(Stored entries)

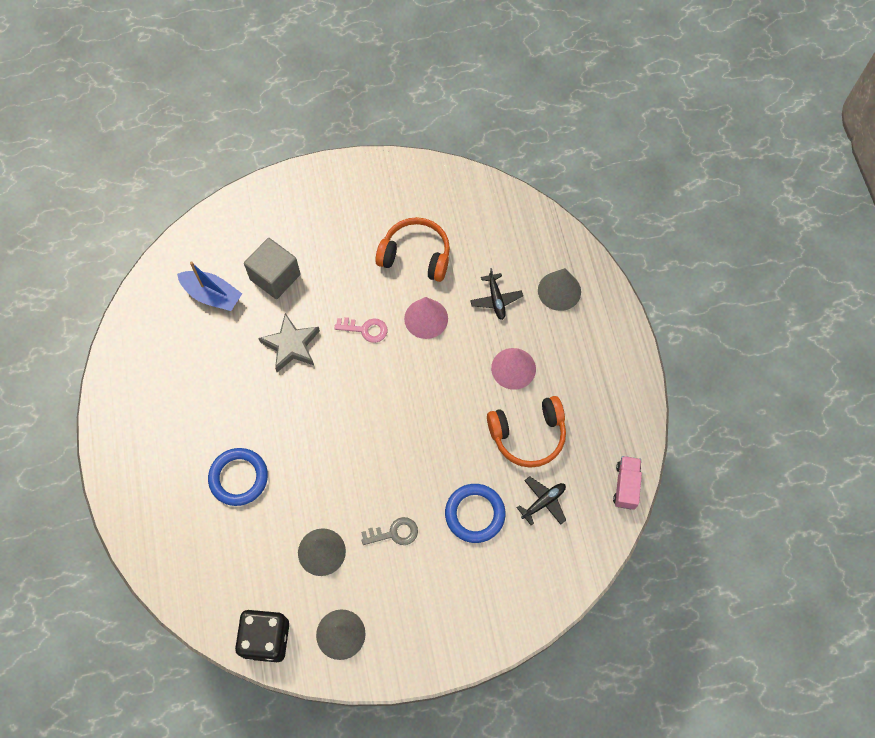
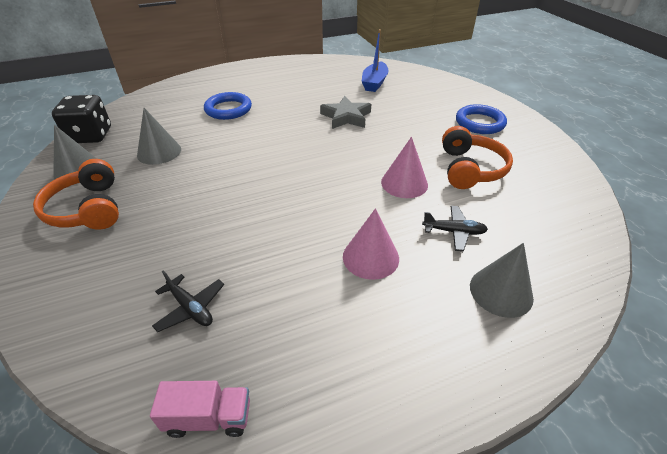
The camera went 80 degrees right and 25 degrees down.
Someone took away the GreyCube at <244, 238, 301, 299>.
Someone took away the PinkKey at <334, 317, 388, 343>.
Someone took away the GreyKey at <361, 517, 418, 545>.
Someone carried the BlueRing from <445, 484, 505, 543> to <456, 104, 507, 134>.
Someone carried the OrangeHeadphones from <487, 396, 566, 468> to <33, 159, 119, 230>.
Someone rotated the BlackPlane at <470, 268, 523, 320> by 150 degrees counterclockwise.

### Exercise brief
Among the lines of the preceding data, which ones hold the word "from"? List them.

### Task output
Someone carried the BlueRing from <445, 484, 505, 543> to <456, 104, 507, 134>.
Someone carried the OrangeHeadphones from <487, 396, 566, 468> to <33, 159, 119, 230>.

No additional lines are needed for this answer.